What the task asks ▸
To answer, print the line containing "D5: schottky (A VB, K +5V) -> none" and each line after it in the listing below, exactly as they stand.

=== Section Start ===

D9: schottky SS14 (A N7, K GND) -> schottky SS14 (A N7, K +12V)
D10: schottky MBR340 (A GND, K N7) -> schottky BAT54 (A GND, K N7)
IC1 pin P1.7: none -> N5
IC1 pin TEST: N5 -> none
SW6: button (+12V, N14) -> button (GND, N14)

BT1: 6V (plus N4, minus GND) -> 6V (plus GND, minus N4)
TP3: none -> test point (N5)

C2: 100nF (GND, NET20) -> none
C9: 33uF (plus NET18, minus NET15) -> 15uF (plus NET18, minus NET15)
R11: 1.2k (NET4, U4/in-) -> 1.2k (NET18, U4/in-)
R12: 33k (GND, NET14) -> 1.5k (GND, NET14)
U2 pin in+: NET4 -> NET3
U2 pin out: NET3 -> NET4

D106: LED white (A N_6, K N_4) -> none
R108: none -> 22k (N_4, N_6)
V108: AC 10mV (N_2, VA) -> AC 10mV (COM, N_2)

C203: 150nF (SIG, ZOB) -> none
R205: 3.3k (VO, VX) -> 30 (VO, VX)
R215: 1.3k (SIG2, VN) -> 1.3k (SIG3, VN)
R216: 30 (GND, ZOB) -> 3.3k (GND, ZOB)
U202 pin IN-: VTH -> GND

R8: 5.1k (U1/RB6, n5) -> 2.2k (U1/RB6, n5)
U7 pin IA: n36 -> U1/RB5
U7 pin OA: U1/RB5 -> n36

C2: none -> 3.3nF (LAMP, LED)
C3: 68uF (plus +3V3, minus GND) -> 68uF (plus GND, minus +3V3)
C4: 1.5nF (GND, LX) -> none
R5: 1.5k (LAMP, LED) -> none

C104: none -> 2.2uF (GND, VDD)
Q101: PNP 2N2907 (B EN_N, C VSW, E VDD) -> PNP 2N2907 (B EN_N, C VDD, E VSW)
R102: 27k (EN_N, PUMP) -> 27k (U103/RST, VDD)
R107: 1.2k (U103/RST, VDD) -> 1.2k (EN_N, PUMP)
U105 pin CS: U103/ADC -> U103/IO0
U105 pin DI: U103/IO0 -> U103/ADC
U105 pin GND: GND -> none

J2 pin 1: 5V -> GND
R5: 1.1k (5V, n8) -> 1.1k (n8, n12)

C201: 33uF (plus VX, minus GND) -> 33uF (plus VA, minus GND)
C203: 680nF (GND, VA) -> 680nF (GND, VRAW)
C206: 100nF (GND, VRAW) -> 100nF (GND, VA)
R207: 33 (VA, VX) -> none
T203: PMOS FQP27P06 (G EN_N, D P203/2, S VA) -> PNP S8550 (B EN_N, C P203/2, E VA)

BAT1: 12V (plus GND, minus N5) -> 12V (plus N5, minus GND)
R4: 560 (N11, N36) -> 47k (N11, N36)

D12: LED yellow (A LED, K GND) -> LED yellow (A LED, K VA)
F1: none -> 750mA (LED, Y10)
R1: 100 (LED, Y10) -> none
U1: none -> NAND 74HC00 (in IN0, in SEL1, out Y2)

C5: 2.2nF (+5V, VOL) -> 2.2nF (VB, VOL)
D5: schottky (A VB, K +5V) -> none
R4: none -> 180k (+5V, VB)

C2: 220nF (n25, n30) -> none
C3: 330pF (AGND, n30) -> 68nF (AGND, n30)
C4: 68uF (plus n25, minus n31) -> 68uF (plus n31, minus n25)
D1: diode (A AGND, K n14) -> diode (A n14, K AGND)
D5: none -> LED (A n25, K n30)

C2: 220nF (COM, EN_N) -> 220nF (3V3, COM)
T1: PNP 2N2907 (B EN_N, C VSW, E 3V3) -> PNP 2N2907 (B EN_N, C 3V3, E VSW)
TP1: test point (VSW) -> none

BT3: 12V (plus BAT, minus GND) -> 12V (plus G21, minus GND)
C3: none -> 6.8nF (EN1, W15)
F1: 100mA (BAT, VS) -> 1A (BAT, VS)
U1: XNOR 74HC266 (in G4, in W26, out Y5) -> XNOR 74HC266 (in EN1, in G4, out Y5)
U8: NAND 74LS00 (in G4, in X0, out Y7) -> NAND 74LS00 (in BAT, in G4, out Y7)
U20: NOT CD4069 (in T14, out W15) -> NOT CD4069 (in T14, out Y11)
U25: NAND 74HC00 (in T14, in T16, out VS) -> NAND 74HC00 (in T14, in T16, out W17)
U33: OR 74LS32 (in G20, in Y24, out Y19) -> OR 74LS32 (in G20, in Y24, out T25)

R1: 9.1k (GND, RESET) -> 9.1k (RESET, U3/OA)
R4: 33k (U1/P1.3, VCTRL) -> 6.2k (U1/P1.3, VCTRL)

=== Section End ===

Expected output ▸
D5: schottky (A VB, K +5V) -> none
R4: none -> 180k (+5V, VB)

C2: 220nF (n25, n30) -> none
C3: 330pF (AGND, n30) -> 68nF (AGND, n30)
C4: 68uF (plus n25, minus n31) -> 68uF (plus n31, minus n25)
D1: diode (A AGND, K n14) -> diode (A n14, K AGND)
D5: none -> LED (A n25, K n30)

C2: 220nF (COM, EN_N) -> 220nF (3V3, COM)
T1: PNP 2N2907 (B EN_N, C VSW, E 3V3) -> PNP 2N2907 (B EN_N, C 3V3, E VSW)
TP1: test point (VSW) -> none

BT3: 12V (plus BAT, minus GND) -> 12V (plus G21, minus GND)
C3: none -> 6.8nF (EN1, W15)
F1: 100mA (BAT, VS) -> 1A (BAT, VS)
U1: XNOR 74HC266 (in G4, in W26, out Y5) -> XNOR 74HC266 (in EN1, in G4, out Y5)
U8: NAND 74LS00 (in G4, in X0, out Y7) -> NAND 74LS00 (in BAT, in G4, out Y7)
U20: NOT CD4069 (in T14, out W15) -> NOT CD4069 (in T14, out Y11)
U25: NAND 74HC00 (in T14, in T16, out VS) -> NAND 74HC00 (in T14, in T16, out W17)
U33: OR 74LS32 (in G20, in Y24, out Y19) -> OR 74LS32 (in G20, in Y24, out T25)

R1: 9.1k (GND, RESET) -> 9.1k (RESET, U3/OA)
R4: 33k (U1/P1.3, VCTRL) -> 6.2k (U1/P1.3, VCTRL)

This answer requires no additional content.